*WHAT THIS TASK INVOLVES*
Copy the rows word for word, beginning at the line that contains "Locate the cell" and stopping after the line that contains "AS Guillaume (R2) (224, 172)". Leave the pictures out of your copy.

*DATASET CONTENT*
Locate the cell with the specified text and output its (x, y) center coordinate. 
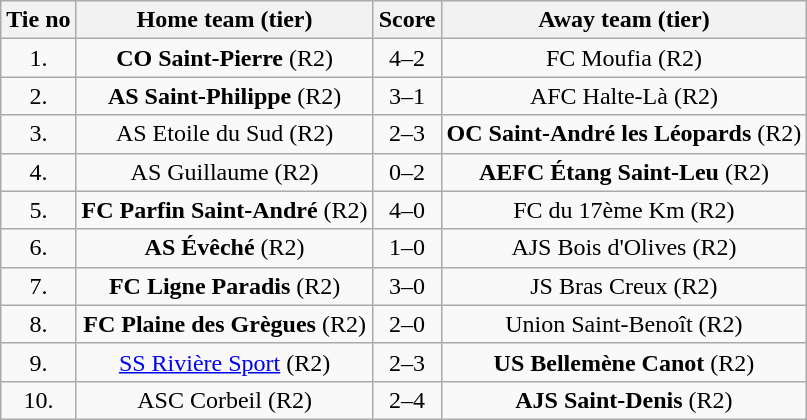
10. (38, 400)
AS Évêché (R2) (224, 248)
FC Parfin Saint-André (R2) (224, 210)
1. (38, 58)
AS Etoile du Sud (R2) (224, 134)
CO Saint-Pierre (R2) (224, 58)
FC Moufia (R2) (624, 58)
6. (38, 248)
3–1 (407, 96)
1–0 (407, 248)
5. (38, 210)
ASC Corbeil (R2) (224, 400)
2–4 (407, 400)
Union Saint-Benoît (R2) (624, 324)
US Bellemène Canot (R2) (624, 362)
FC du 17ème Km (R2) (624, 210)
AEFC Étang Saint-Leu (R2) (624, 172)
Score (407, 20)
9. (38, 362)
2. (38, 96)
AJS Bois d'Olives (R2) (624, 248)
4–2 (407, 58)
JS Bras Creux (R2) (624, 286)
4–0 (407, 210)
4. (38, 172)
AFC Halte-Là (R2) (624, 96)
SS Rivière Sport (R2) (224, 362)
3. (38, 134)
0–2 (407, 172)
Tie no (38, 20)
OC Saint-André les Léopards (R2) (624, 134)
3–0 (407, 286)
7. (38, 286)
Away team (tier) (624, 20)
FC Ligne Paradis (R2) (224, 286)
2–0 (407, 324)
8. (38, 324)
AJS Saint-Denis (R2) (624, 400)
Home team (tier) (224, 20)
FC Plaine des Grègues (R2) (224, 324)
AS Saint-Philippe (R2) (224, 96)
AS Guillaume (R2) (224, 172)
* * *
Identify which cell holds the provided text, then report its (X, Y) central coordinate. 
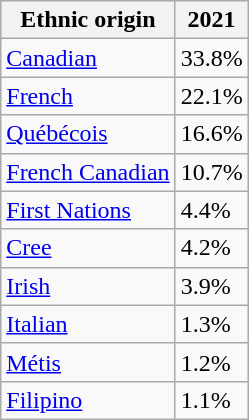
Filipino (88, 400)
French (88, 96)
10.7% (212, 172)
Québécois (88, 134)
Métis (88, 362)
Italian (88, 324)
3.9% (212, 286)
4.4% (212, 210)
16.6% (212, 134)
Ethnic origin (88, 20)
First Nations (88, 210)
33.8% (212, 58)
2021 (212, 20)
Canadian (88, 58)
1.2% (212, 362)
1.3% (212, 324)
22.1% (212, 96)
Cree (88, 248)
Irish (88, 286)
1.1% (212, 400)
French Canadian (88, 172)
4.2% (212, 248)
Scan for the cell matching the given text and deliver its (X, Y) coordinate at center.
---
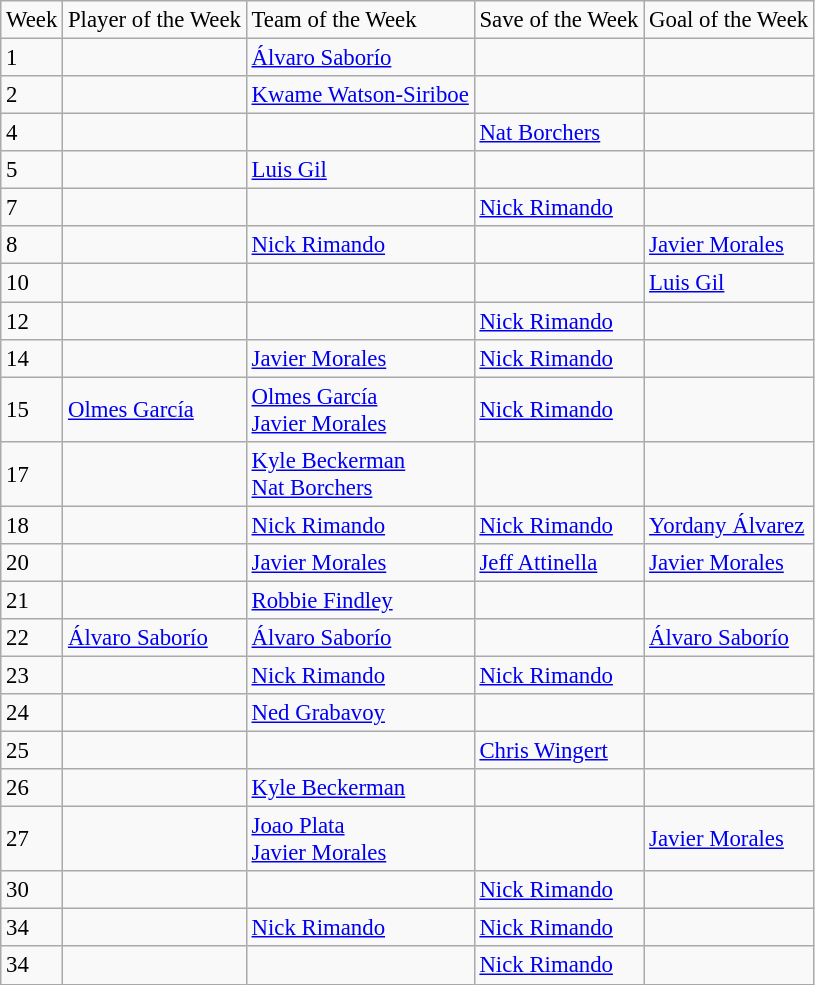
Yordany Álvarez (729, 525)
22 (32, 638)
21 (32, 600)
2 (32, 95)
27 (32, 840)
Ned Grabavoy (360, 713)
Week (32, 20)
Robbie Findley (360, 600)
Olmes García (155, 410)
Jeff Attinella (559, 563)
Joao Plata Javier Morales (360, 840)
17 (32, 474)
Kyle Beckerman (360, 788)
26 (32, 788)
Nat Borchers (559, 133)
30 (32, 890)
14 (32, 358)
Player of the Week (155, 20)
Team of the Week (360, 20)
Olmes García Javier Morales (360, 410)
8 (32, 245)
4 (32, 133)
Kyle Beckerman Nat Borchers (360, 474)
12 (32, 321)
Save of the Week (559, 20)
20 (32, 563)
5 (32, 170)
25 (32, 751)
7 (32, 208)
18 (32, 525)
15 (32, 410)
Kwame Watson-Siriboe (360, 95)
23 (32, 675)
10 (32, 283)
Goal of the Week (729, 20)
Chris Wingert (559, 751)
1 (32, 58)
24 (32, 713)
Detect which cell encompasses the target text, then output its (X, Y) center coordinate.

*TASK ANSWER*
Locate the cell with the specified text and output its (x, y) center coordinate. 
10. (38, 400)
AS Évêché (R2) (224, 248)
FC Parfin Saint-André (R2) (224, 210)
1. (38, 58)
AS Etoile du Sud (R2) (224, 134)
CO Saint-Pierre (R2) (224, 58)
FC Moufia (R2) (624, 58)
6. (38, 248)
3–1 (407, 96)
1–0 (407, 248)
5. (38, 210)
ASC Corbeil (R2) (224, 400)
2–4 (407, 400)
Union Saint-Benoît (R2) (624, 324)
US Bellemène Canot (R2) (624, 362)
FC du 17ème Km (R2) (624, 210)
AEFC Étang Saint-Leu (R2) (624, 172)
Score (407, 20)
9. (38, 362)
2. (38, 96)
AJS Bois d'Olives (R2) (624, 248)
4–2 (407, 58)
JS Bras Creux (R2) (624, 286)
4–0 (407, 210)
4. (38, 172)
AFC Halte-Là (R2) (624, 96)
SS Rivière Sport (R2) (224, 362)
3. (38, 134)
0–2 (407, 172)
Tie no (38, 20)
OC Saint-André les Léopards (R2) (624, 134)
3–0 (407, 286)
7. (38, 286)
Away team (tier) (624, 20)
FC Ligne Paradis (R2) (224, 286)
2–0 (407, 324)
8. (38, 324)
AJS Saint-Denis (R2) (624, 400)
Home team (tier) (224, 20)
FC Plaine des Grègues (R2) (224, 324)
AS Saint-Philippe (R2) (224, 96)
AS Guillaume (R2) (224, 172)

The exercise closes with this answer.